EXERCISE AIM
Copy, word for word, the line containing "R5: 8.2k (SCL, VSW) -> 8.2k (+12V, SCL)" and each line that follows it in the entries below; pictures do not belong in the copy.

= Beginning of Section =

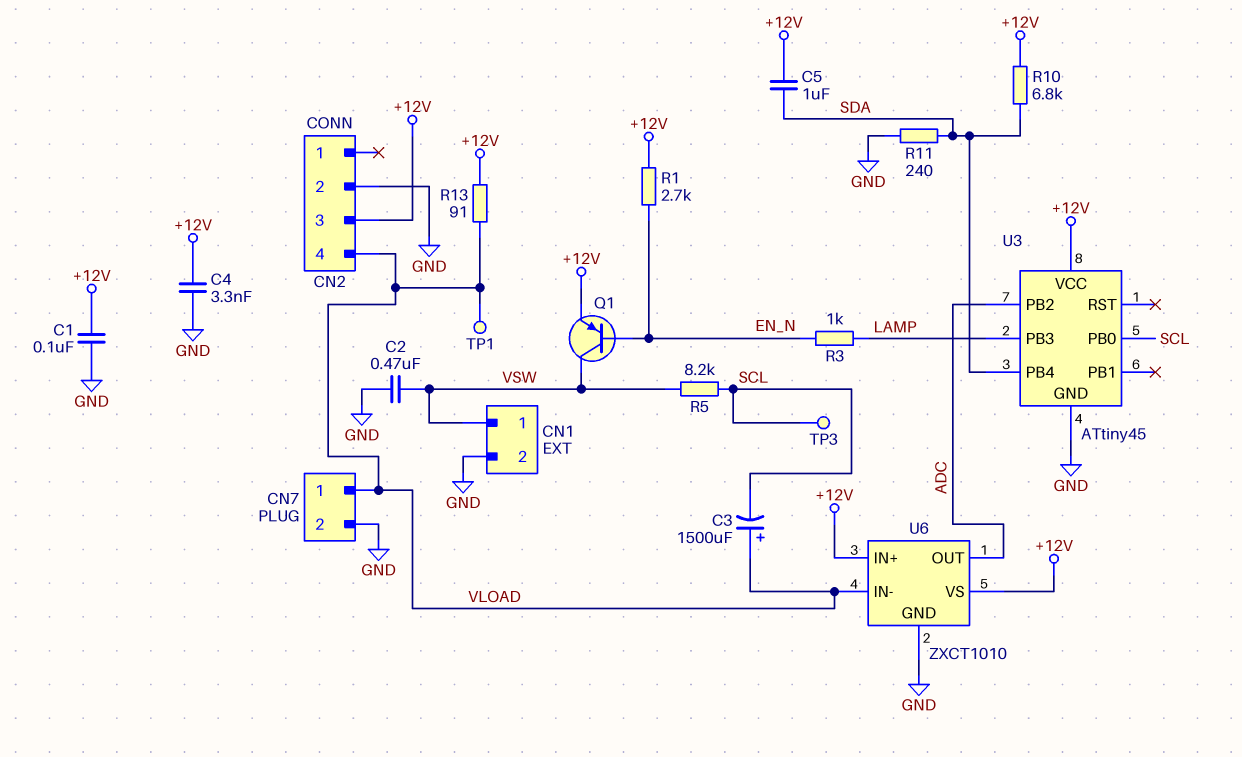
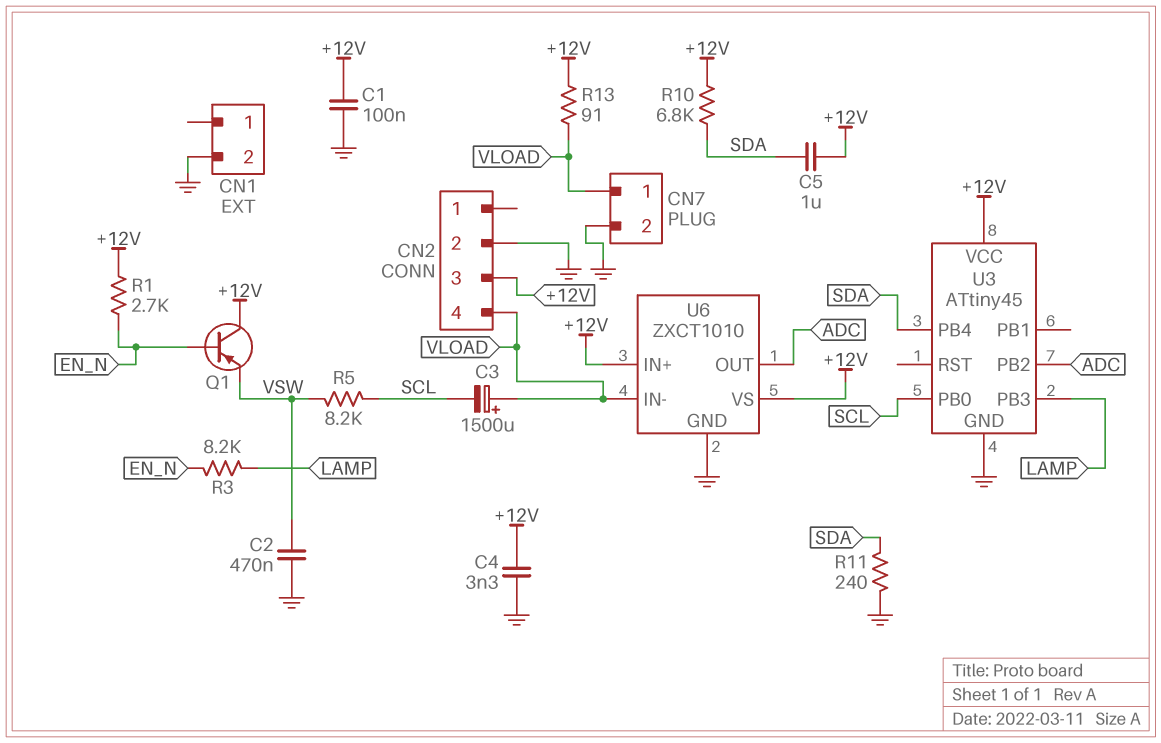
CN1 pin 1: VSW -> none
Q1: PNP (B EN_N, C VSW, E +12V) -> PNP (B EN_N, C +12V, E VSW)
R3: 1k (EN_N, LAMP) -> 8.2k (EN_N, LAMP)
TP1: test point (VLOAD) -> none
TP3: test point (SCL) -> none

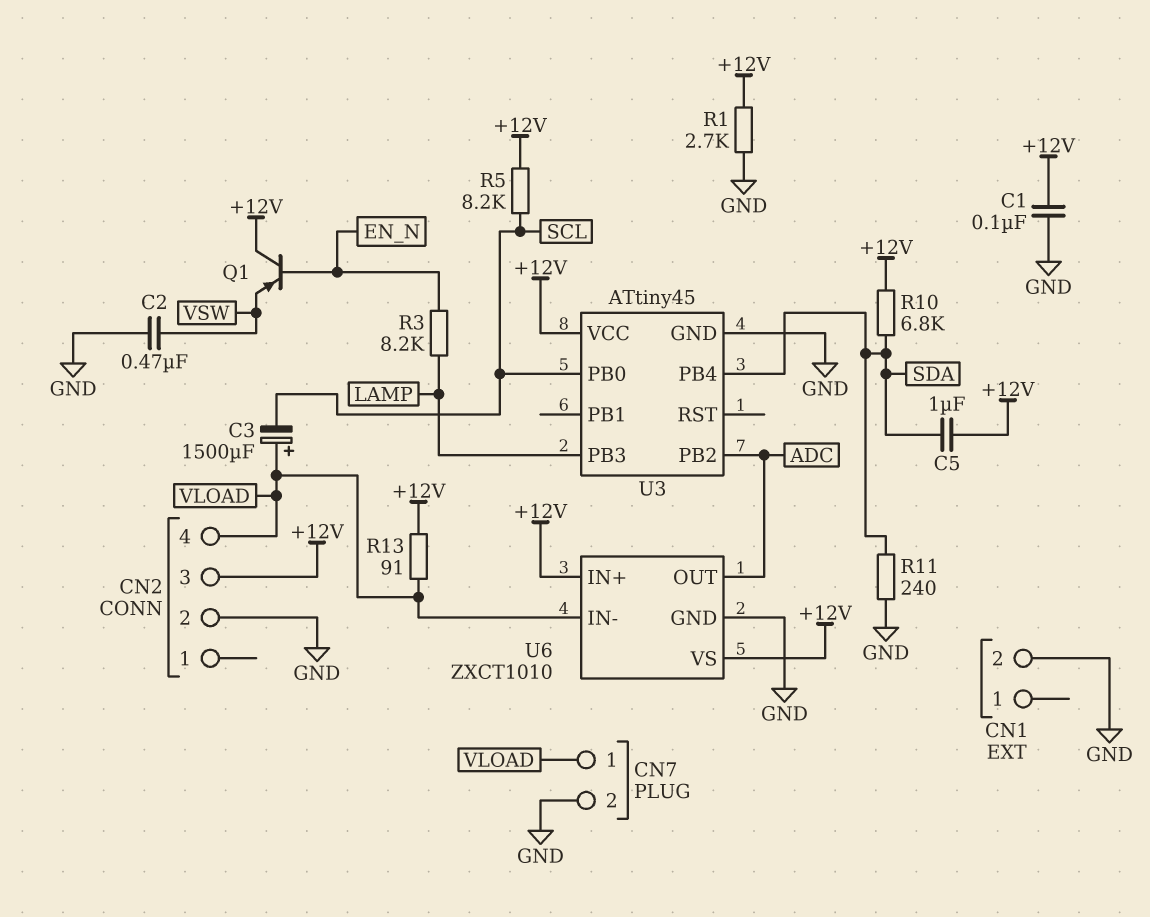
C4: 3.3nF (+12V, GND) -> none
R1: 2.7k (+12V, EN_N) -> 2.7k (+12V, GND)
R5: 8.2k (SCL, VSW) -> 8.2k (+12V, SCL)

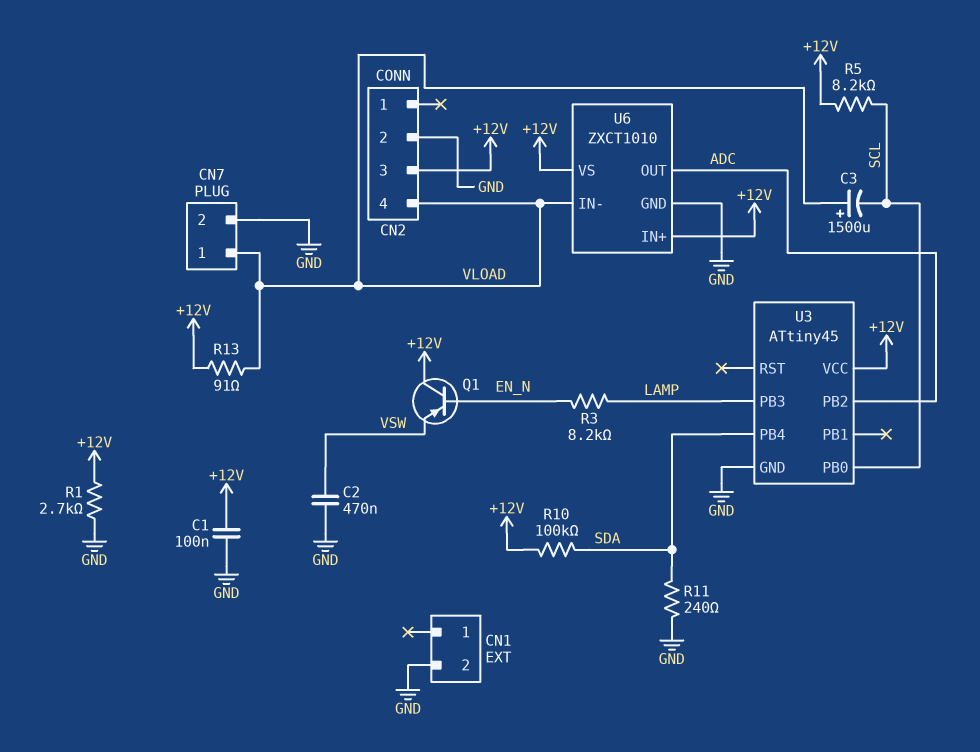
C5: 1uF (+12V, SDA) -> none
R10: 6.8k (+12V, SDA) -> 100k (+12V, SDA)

= End of Section =

REPLY TO THE TASK
R5: 8.2k (SCL, VSW) -> 8.2k (+12V, SCL)

C5: 1uF (+12V, SDA) -> none
R10: 6.8k (+12V, SDA) -> 100k (+12V, SDA)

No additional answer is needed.